• **What to do**
Look below for the line containing "[440, 203, 471, 256]" and the line containing "[502, 76, 539, 101]"; repeat exactly those two lines and all lines between them, and nothing else.

• **Supplied records**

───

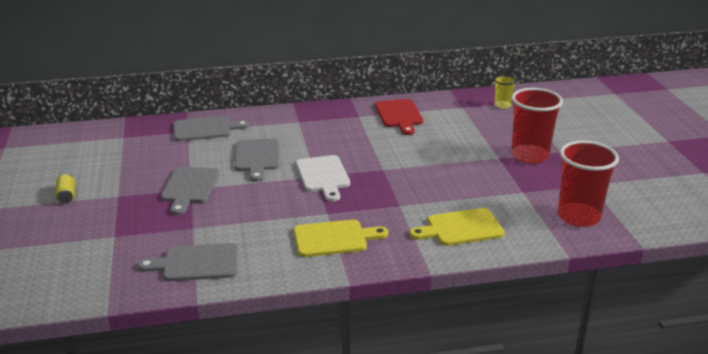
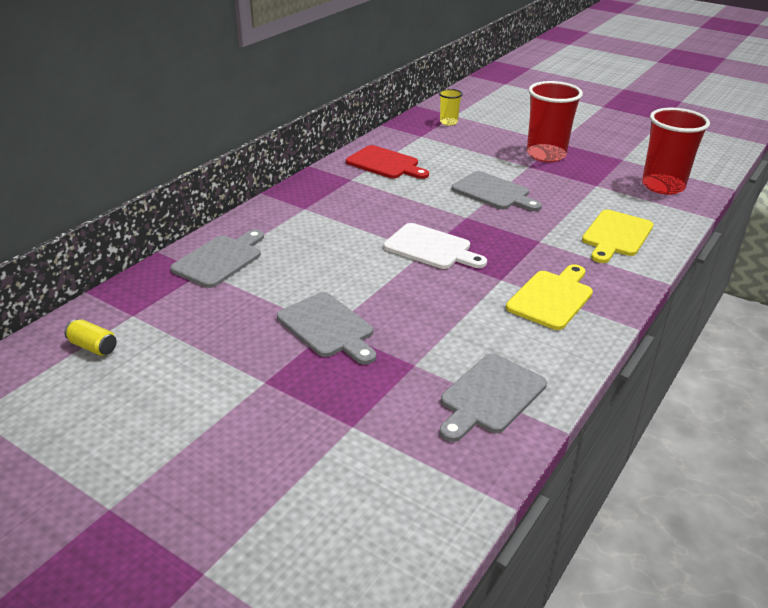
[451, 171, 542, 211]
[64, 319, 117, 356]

───

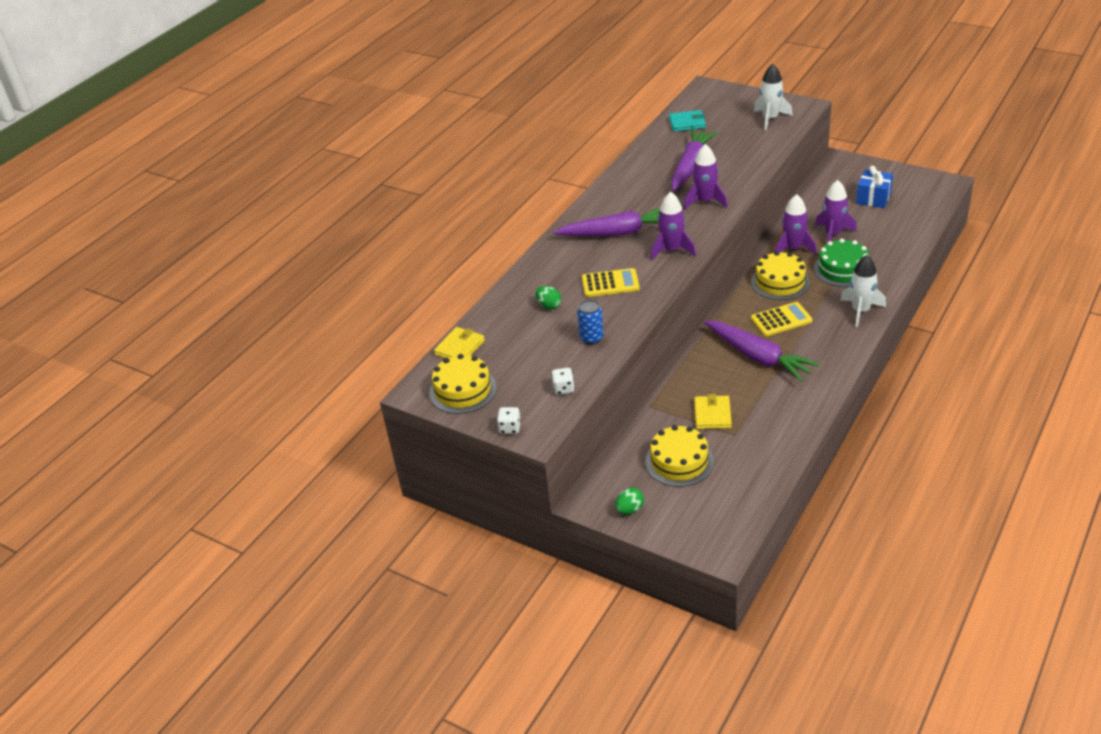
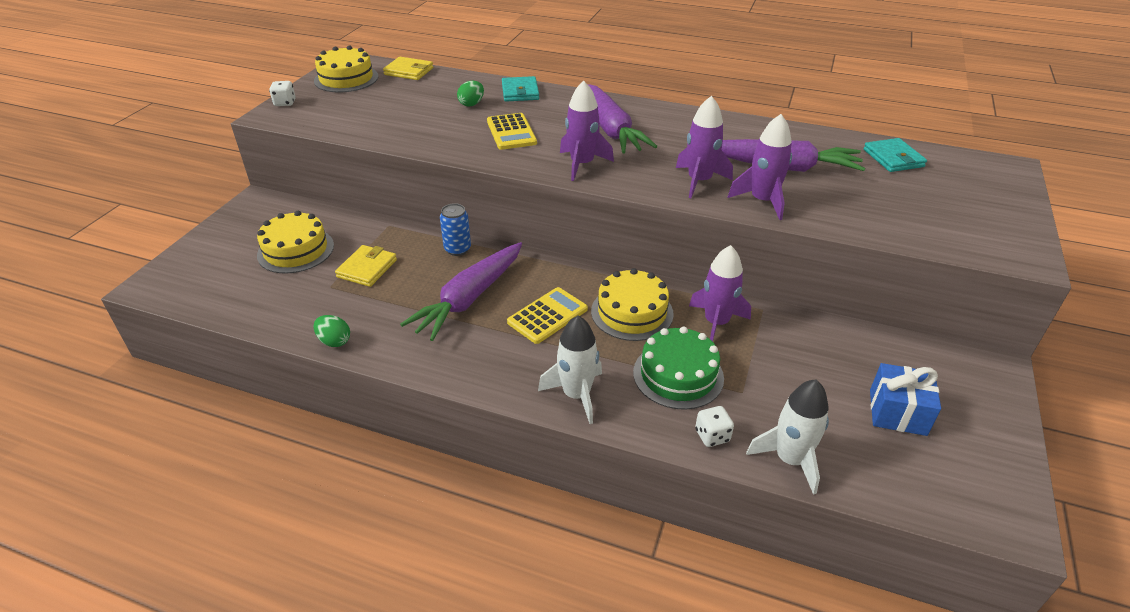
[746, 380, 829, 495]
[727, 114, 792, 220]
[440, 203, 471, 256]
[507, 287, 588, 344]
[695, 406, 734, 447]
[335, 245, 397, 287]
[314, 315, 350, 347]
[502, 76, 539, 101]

───

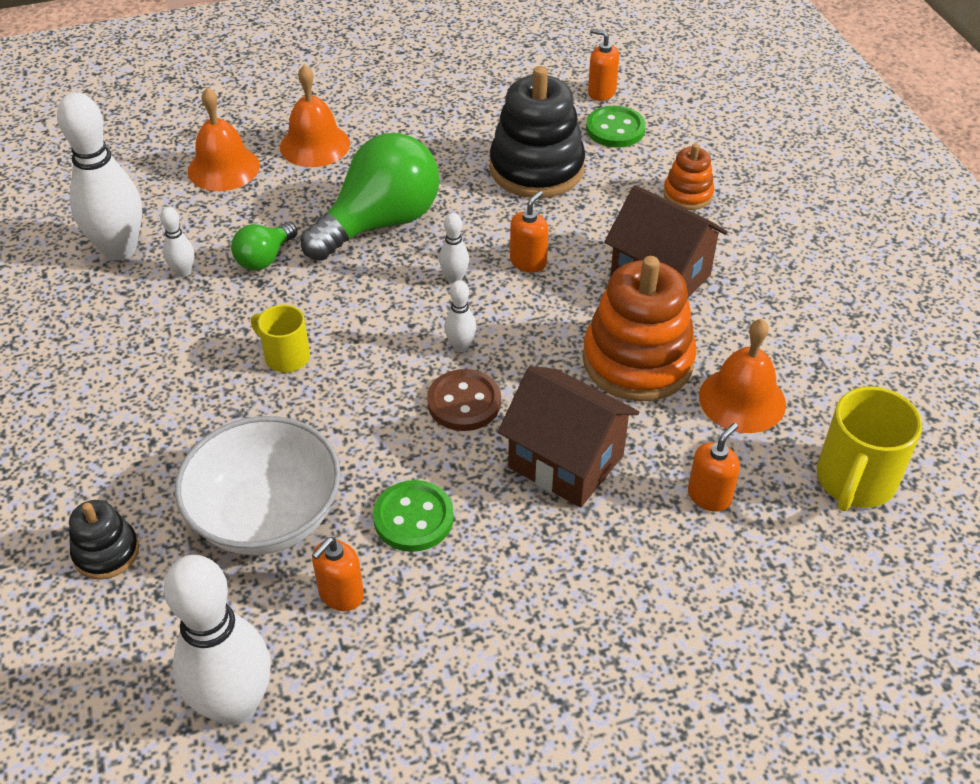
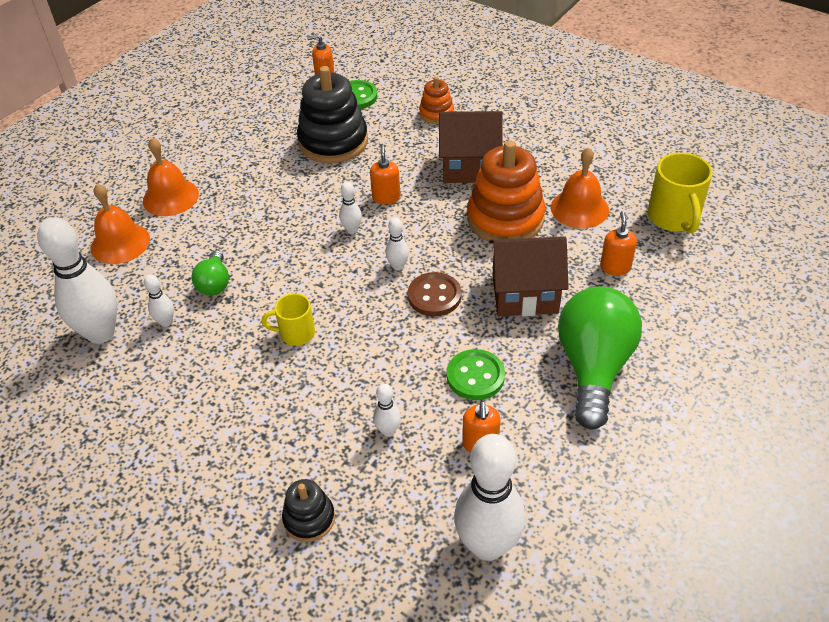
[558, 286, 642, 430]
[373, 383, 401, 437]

───

• **Answer to the exercise**
[440, 203, 471, 256]
[507, 287, 588, 344]
[695, 406, 734, 447]
[335, 245, 397, 287]
[314, 315, 350, 347]
[502, 76, 539, 101]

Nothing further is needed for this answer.